═════ DATA ═════

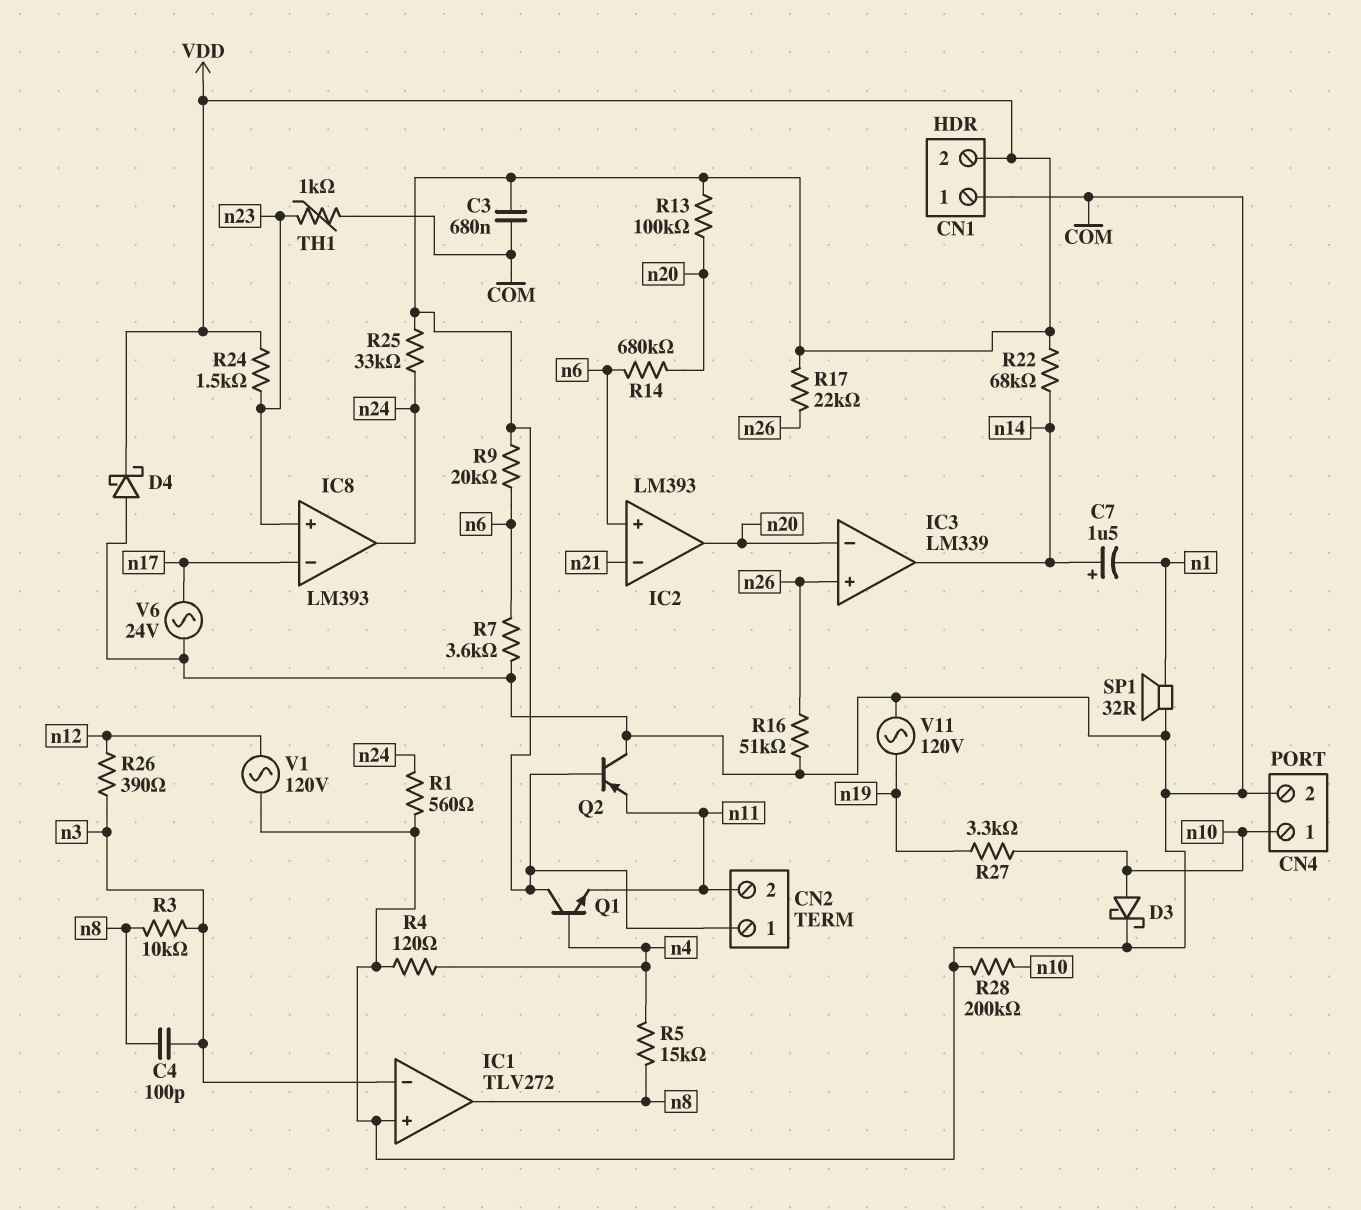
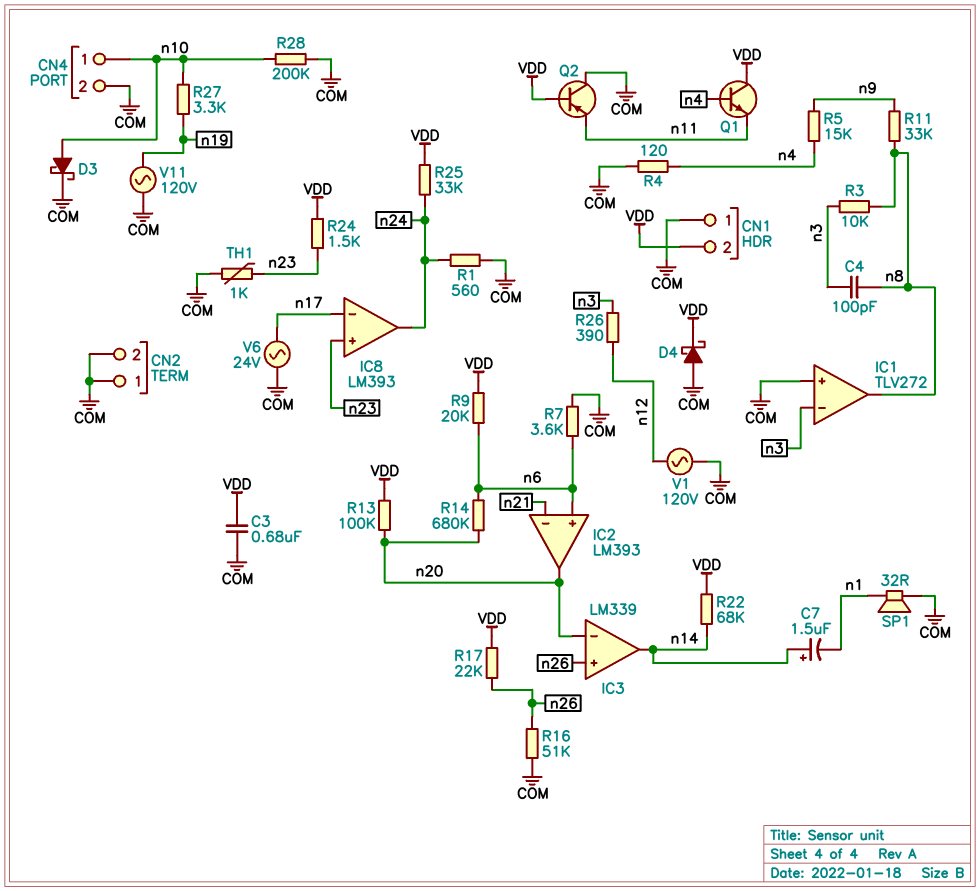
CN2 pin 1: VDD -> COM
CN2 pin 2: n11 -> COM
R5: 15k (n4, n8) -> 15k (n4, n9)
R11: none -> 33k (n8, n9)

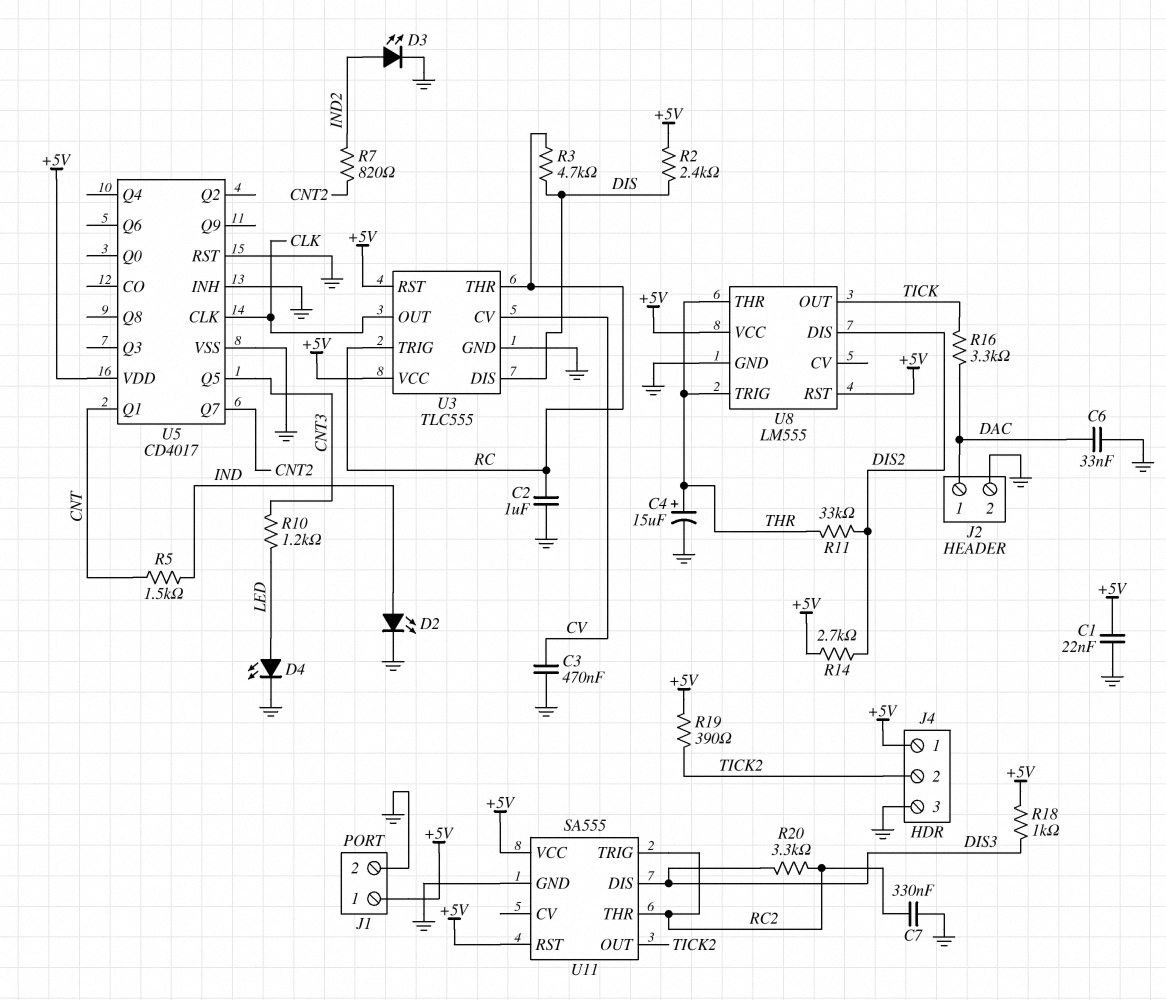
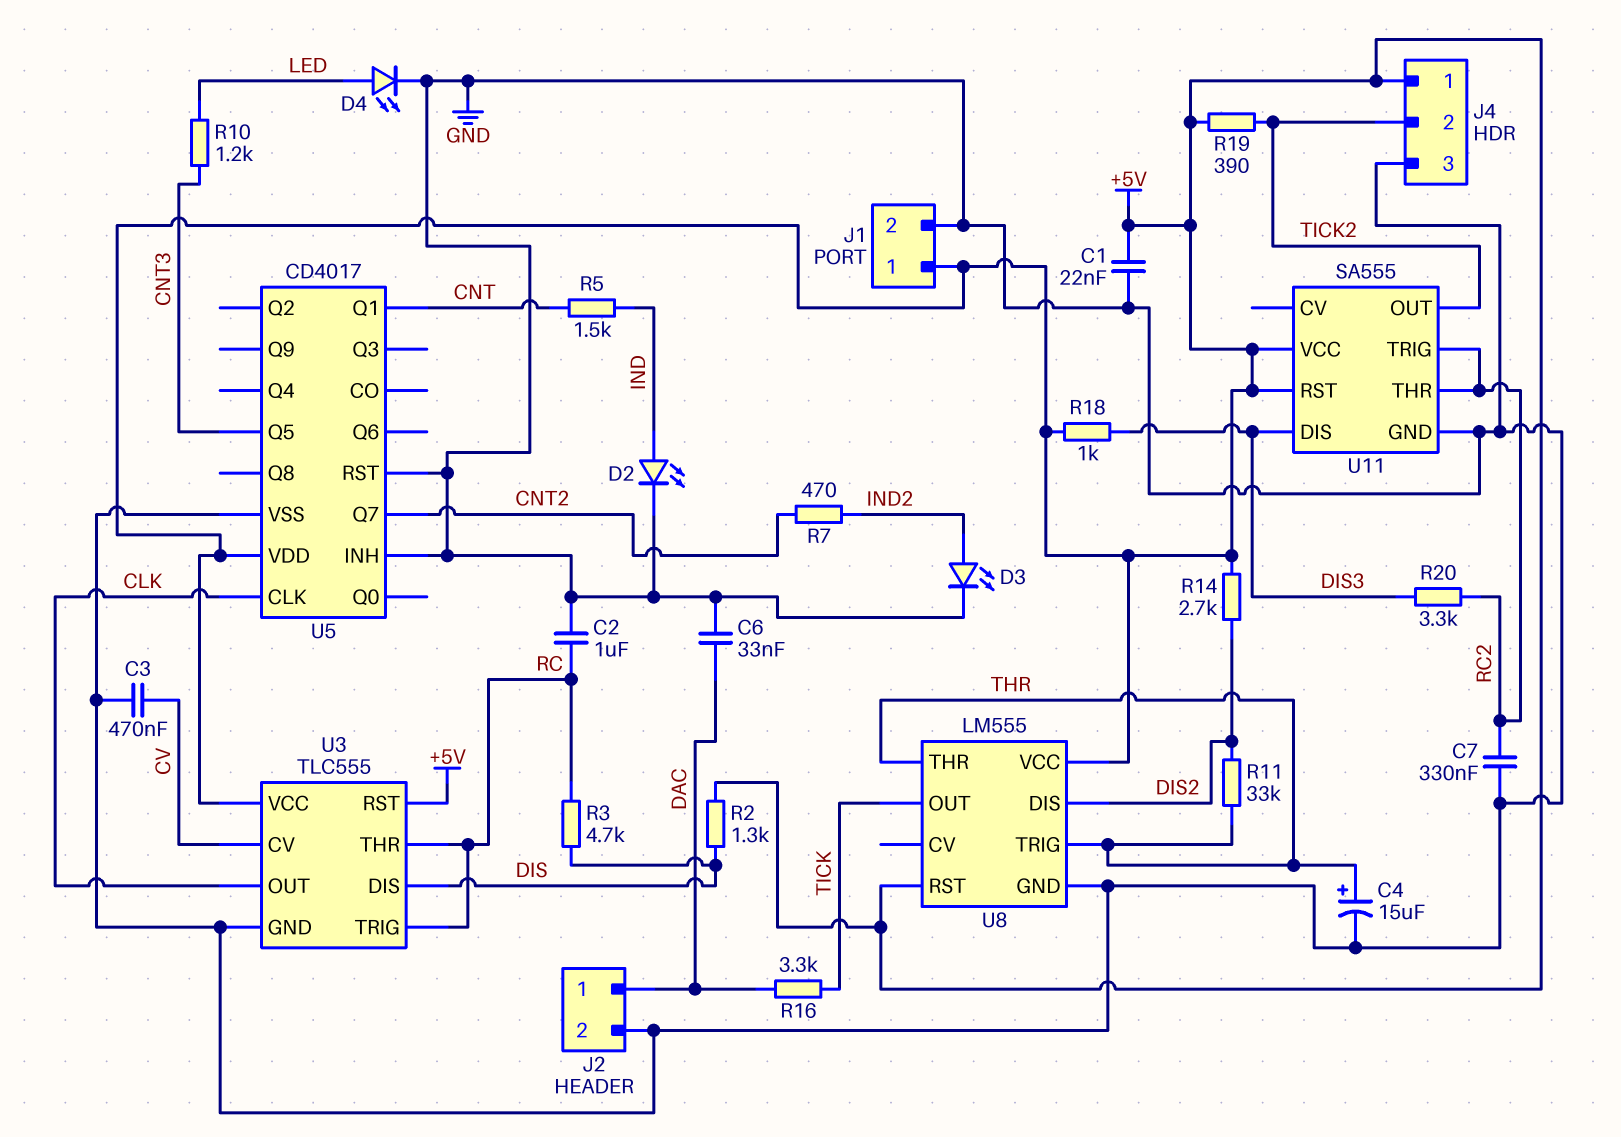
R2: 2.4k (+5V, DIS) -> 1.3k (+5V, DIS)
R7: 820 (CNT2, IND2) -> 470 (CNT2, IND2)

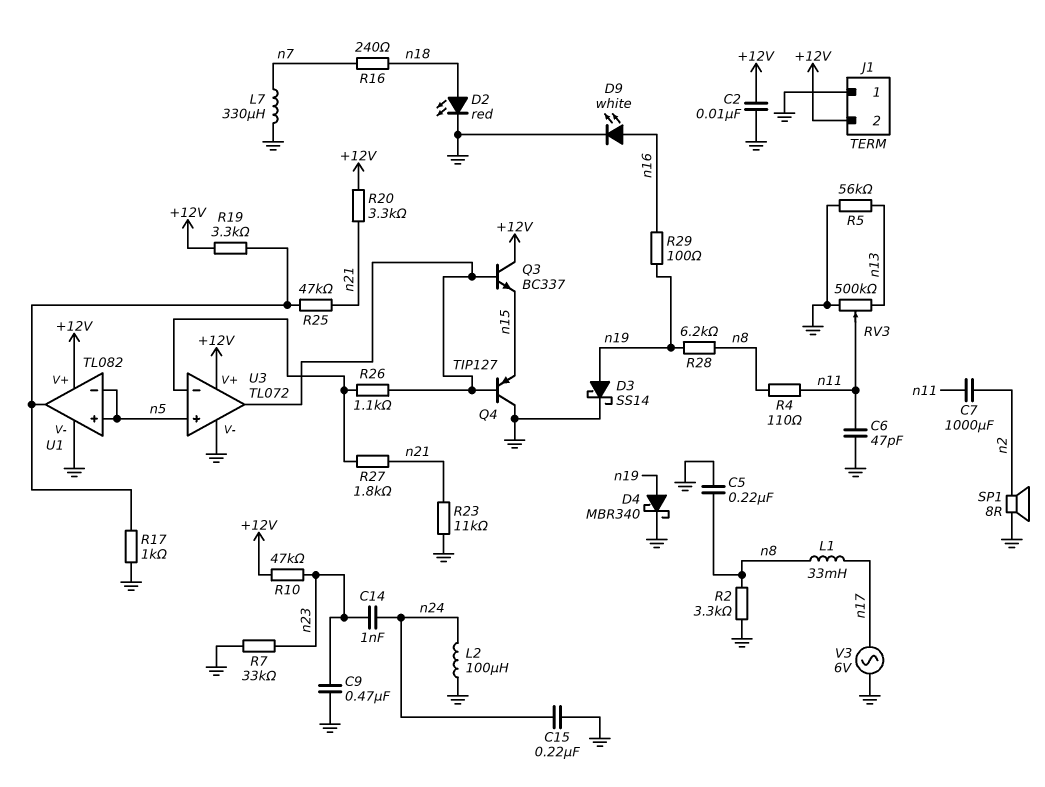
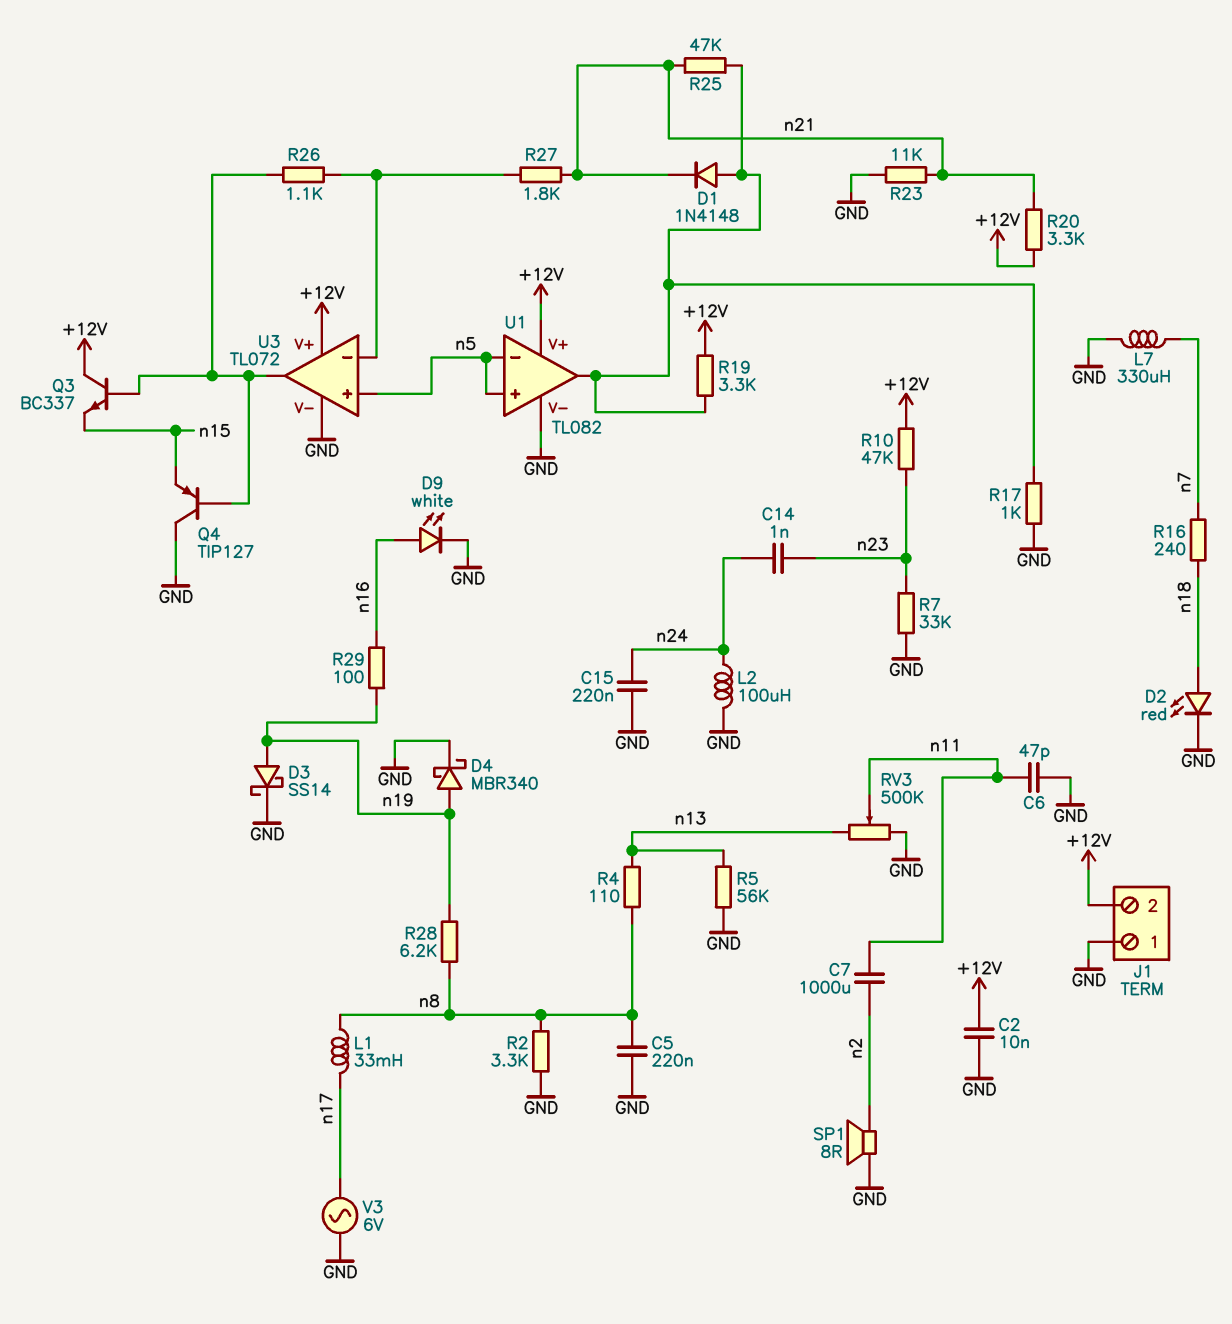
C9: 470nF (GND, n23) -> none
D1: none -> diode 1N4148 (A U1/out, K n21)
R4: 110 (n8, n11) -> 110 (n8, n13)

═════

▶ _ASSIGNMENT_
Leave the pictures out and print the whole listing precisely.

▶ _EXERCISE OUTPUT_
CN2 pin 1: VDD -> COM
CN2 pin 2: n11 -> COM
R5: 15k (n4, n8) -> 15k (n4, n9)
R11: none -> 33k (n8, n9)

R2: 2.4k (+5V, DIS) -> 1.3k (+5V, DIS)
R7: 820 (CNT2, IND2) -> 470 (CNT2, IND2)

C9: 470nF (GND, n23) -> none
D1: none -> diode 1N4148 (A U1/out, K n21)
R4: 110 (n8, n11) -> 110 (n8, n13)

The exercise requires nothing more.